Material for the task below:

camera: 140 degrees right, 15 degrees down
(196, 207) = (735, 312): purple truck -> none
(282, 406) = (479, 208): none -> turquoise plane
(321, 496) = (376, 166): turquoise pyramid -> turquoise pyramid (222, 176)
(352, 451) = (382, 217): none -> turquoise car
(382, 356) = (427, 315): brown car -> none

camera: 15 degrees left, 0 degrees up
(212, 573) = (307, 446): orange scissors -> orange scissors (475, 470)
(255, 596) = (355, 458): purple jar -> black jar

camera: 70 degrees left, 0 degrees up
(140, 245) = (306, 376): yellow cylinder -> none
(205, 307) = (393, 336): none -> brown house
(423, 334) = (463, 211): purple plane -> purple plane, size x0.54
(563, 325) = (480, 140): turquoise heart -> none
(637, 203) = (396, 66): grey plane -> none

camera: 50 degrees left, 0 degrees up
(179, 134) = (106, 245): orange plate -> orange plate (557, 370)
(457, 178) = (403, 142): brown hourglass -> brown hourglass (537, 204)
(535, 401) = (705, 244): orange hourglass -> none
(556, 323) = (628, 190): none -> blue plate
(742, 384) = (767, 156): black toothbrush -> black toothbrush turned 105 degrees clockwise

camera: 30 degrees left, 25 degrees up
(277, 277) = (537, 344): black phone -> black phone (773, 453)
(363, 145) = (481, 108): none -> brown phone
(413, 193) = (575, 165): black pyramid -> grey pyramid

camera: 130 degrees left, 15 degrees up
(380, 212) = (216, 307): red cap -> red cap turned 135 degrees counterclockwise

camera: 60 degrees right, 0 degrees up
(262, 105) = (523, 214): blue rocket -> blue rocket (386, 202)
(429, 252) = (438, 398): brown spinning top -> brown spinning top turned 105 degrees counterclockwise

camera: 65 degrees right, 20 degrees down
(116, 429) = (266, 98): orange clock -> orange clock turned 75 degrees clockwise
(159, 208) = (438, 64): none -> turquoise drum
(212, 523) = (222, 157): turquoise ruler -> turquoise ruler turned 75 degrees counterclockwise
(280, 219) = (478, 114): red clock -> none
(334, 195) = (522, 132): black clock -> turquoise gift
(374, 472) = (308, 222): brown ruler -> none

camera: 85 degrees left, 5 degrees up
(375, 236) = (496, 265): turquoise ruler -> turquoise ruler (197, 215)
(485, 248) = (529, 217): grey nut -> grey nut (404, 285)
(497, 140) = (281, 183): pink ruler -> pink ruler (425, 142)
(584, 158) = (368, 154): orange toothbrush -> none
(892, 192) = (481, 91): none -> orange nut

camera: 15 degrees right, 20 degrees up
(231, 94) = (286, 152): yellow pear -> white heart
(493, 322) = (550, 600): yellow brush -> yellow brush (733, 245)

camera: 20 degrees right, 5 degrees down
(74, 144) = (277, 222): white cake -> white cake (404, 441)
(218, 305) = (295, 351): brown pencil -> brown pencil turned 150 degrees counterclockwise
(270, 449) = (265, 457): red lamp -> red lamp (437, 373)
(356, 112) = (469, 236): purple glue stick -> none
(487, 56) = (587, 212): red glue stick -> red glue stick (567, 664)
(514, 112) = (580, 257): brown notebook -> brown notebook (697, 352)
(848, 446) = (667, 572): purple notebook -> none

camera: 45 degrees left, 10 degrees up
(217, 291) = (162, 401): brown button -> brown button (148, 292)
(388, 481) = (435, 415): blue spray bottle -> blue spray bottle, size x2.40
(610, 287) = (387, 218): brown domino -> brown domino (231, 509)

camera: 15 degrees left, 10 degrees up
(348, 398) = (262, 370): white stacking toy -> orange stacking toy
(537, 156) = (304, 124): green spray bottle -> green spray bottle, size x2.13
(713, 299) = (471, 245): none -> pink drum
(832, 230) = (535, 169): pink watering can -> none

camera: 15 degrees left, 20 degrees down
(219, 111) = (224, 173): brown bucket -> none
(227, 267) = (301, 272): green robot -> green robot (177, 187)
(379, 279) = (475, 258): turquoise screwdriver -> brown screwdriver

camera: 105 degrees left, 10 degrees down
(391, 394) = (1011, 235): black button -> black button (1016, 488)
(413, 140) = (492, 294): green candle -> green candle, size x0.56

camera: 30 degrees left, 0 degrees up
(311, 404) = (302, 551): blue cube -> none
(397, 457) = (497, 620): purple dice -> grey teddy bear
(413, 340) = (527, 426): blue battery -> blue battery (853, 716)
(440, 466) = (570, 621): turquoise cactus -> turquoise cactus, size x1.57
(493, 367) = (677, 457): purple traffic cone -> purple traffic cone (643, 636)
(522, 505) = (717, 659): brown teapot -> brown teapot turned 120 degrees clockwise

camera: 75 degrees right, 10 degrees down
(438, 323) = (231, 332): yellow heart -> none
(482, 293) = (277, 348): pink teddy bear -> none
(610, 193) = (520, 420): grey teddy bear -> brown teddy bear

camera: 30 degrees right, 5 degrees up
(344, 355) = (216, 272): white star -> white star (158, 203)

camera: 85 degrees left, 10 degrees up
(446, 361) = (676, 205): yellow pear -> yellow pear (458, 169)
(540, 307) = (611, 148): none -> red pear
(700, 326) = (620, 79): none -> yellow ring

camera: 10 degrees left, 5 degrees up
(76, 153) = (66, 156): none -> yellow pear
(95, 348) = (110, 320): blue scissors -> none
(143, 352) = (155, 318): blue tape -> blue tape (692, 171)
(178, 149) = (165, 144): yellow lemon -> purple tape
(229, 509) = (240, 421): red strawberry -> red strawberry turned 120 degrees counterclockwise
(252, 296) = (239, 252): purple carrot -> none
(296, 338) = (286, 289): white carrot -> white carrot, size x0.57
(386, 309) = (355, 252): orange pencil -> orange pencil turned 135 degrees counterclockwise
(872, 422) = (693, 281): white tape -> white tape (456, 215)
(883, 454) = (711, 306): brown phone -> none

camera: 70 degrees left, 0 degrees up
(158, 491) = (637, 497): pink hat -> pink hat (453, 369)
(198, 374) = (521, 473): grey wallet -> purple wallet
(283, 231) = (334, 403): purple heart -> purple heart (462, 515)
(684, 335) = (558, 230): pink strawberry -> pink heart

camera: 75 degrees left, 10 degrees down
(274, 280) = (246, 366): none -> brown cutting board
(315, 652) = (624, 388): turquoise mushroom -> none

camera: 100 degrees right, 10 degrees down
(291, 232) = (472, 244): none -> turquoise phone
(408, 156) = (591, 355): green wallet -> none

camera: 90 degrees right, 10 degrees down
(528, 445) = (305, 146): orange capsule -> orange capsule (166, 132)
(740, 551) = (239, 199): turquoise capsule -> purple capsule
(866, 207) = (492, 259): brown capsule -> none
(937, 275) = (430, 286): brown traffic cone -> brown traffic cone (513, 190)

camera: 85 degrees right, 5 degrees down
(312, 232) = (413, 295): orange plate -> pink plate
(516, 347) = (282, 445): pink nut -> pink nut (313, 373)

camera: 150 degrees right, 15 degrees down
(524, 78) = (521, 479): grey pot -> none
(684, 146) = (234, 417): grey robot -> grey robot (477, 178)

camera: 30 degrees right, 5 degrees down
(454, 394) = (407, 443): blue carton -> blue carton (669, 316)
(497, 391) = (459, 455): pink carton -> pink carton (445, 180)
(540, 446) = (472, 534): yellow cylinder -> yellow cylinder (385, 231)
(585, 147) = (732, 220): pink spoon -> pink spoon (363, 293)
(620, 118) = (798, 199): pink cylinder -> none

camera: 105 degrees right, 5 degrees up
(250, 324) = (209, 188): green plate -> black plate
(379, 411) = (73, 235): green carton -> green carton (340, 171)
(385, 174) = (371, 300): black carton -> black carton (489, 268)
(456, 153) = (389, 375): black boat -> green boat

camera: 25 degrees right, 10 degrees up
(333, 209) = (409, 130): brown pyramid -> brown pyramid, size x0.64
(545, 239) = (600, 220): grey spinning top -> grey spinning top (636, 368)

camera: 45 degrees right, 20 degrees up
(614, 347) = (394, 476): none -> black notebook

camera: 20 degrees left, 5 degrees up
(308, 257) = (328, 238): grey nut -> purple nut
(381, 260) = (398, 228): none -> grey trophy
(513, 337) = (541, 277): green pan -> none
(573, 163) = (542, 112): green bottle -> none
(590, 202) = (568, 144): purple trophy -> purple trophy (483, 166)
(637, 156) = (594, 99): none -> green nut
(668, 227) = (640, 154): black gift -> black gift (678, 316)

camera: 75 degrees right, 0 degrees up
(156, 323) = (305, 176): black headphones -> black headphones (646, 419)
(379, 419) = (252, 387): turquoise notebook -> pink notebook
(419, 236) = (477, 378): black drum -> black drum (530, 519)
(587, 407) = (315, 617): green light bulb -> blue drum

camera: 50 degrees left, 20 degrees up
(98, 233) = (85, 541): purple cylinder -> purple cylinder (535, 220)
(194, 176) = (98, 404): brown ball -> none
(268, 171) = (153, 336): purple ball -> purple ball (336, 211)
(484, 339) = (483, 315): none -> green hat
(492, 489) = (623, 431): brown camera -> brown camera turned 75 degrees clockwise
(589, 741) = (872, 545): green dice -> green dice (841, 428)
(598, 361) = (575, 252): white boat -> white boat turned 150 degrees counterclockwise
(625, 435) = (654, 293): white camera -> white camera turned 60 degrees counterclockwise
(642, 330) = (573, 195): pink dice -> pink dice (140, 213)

End of Material for the task.

## [Brief]
Above are records; repeat only the lines starting at the line with "(482, 293) = (277, 348): pink" and ending at the line with "(540, 307) = (611, 148): none -> red pear", exactly as they appear, both included.

## [Solution to this task]
(482, 293) = (277, 348): pink teddy bear -> none
(610, 193) = (520, 420): grey teddy bear -> brown teddy bear

camera: 30 degrees right, 5 degrees up
(344, 355) = (216, 272): white star -> white star (158, 203)

camera: 85 degrees left, 10 degrees up
(446, 361) = (676, 205): yellow pear -> yellow pear (458, 169)
(540, 307) = (611, 148): none -> red pear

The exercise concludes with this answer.